• [DATA SHOWN]
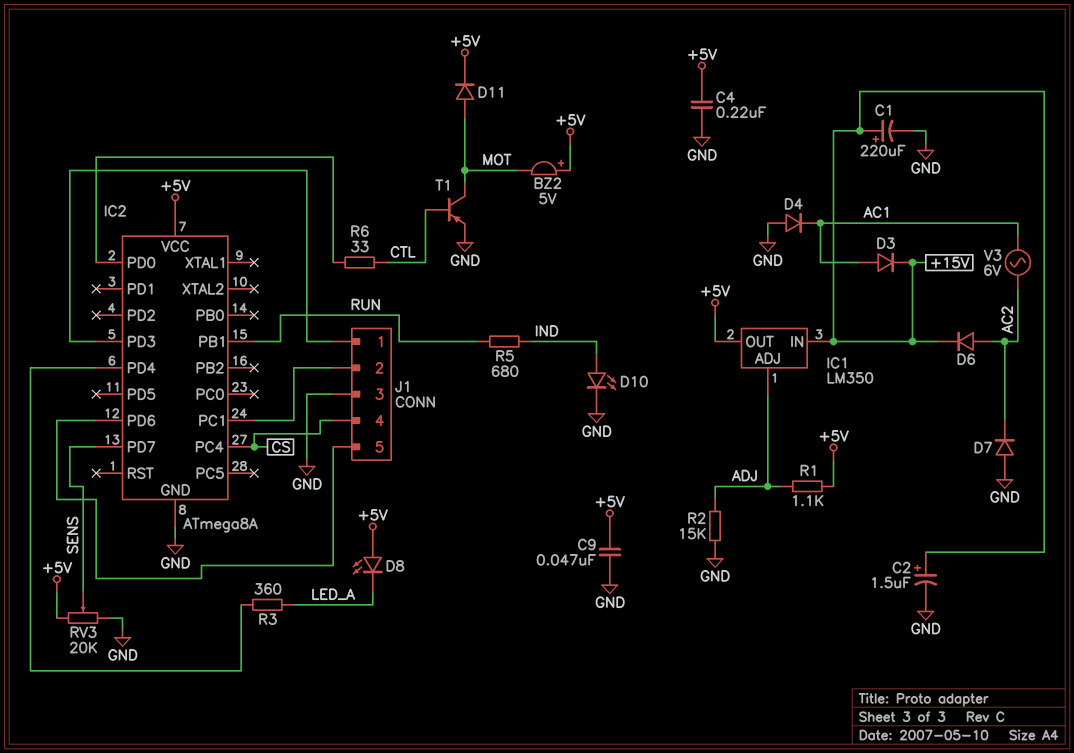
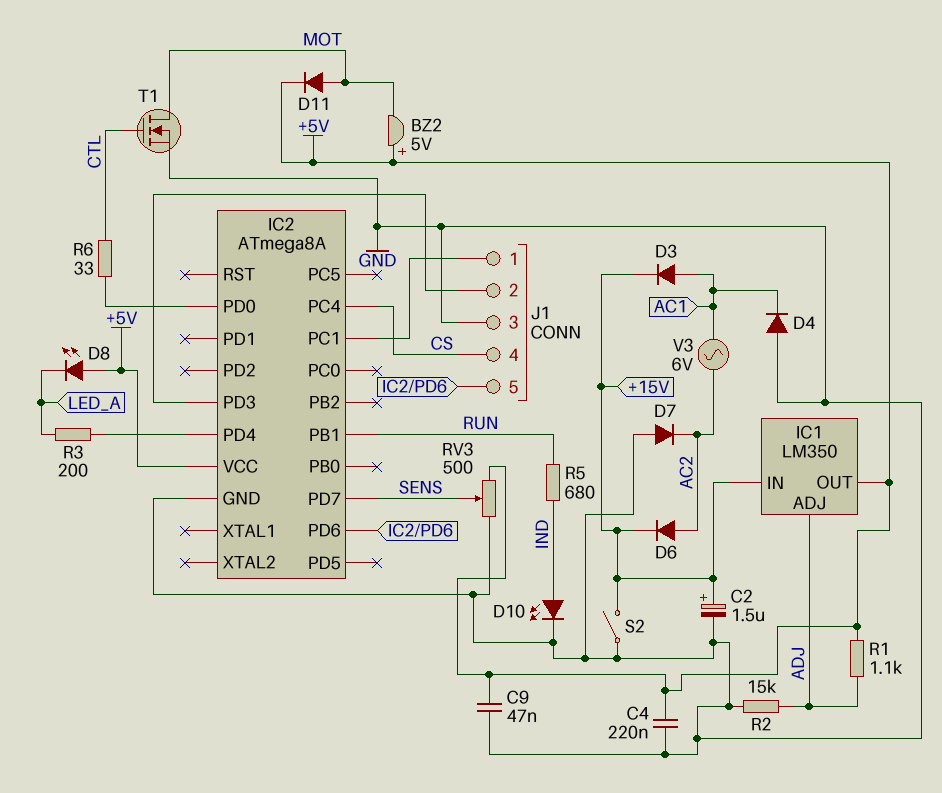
C1: 220uF (plus +15V, minus GND) -> none
J1 pin 1: IC2/PD3 -> IC2/PC1
J1 pin 2: IC2/PC1 -> IC2/PD3
R3: 360 (IC2/PD4, LED_A) -> 200 (IC2/PD4, LED_A)
RV3: 20k (+5V, GND, wiper SENS) -> 500 (+5V, GND, wiper SENS)
S2: none -> switch (+15V, GND)
T1: PNP (B CTL, C MOT, E GND) -> NMOS (G CTL, D MOT, S GND)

• [WORK ITEM] Your answer must contain the full data, repeated exactly, without pictures.

• [FINAL ANSWER]
C1: 220uF (plus +15V, minus GND) -> none
J1 pin 1: IC2/PD3 -> IC2/PC1
J1 pin 2: IC2/PC1 -> IC2/PD3
R3: 360 (IC2/PD4, LED_A) -> 200 (IC2/PD4, LED_A)
RV3: 20k (+5V, GND, wiper SENS) -> 500 (+5V, GND, wiper SENS)
S2: none -> switch (+15V, GND)
T1: PNP (B CTL, C MOT, E GND) -> NMOS (G CTL, D MOT, S GND)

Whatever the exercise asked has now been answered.